- **RECORDS TO PROCESS**
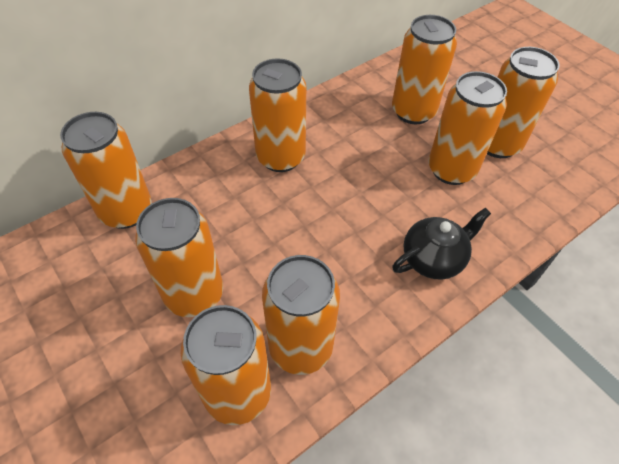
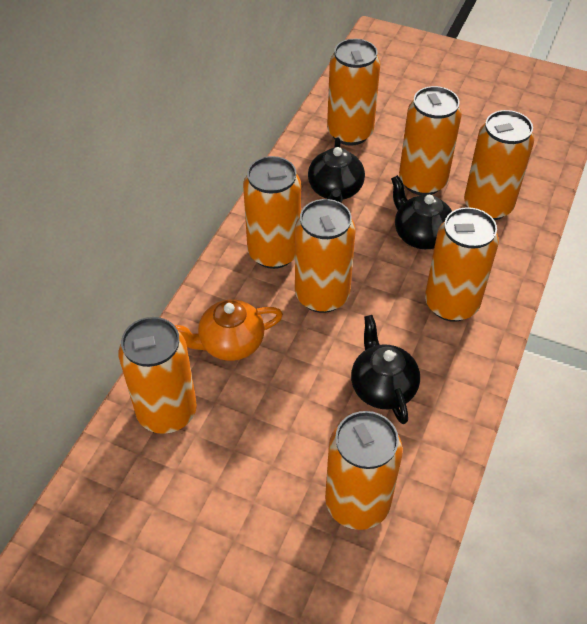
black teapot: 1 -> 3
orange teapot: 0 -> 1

==

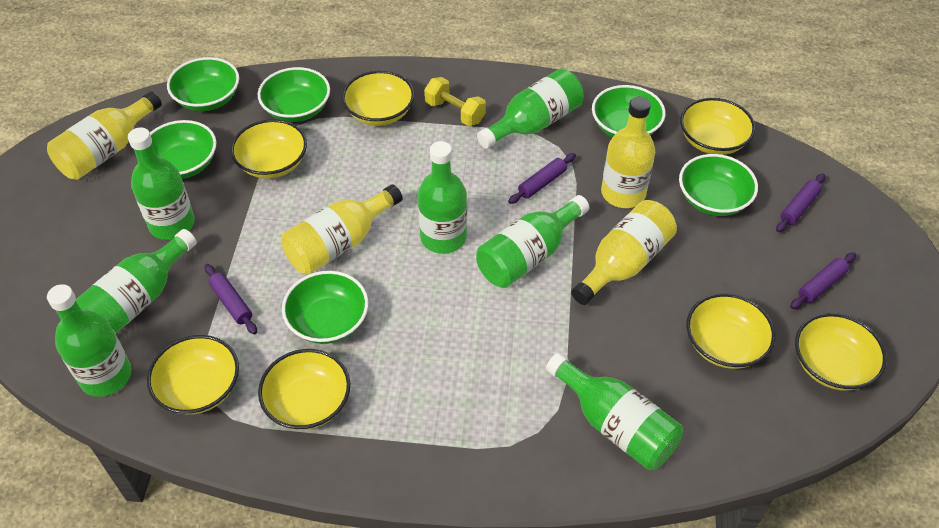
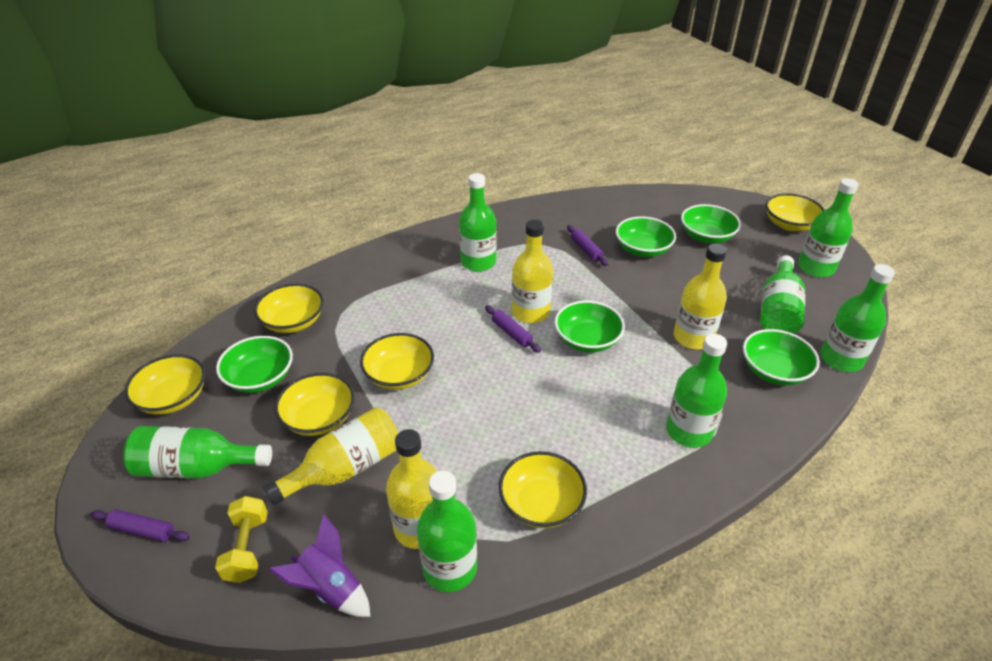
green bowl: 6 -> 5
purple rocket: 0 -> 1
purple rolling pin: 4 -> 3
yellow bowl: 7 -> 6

---

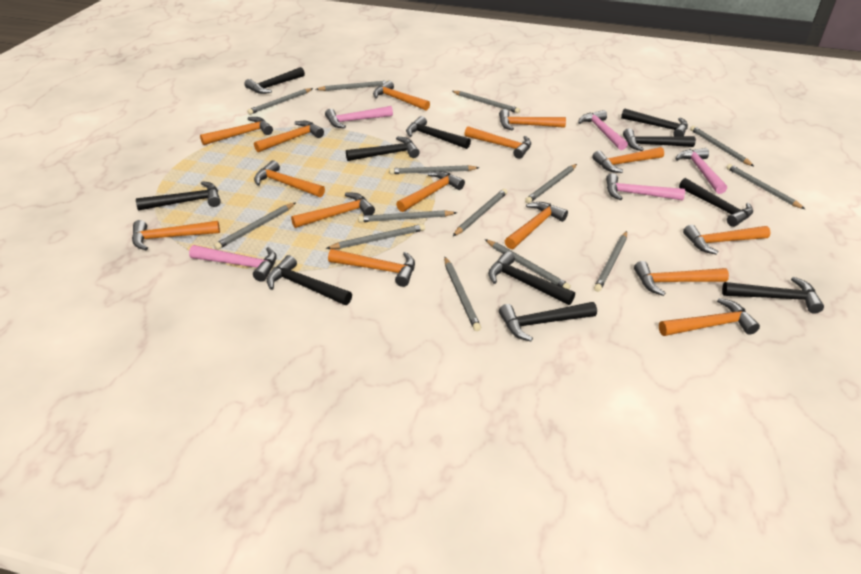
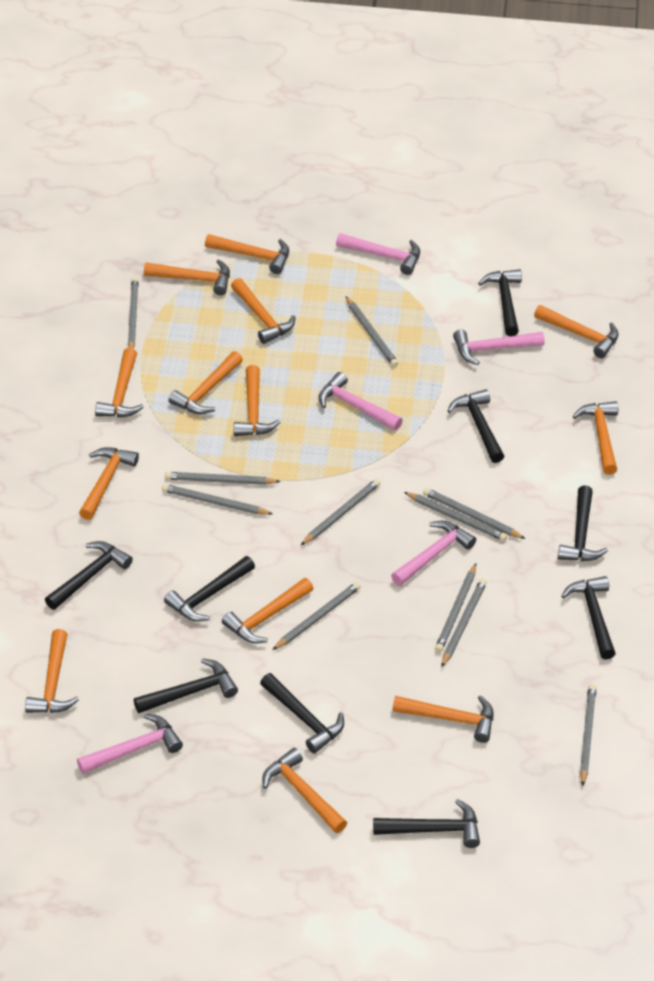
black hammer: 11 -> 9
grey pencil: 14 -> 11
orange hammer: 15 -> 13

- **EXERCISE**
Return exactly the lines above from the line that has "black hammer: 11 -> 9" through the line that has "orange hammer: 15 -> 13", inclusive, and nothing else.

- **ANSWER TO THIS EXERCISE**
black hammer: 11 -> 9
grey pencil: 14 -> 11
orange hammer: 15 -> 13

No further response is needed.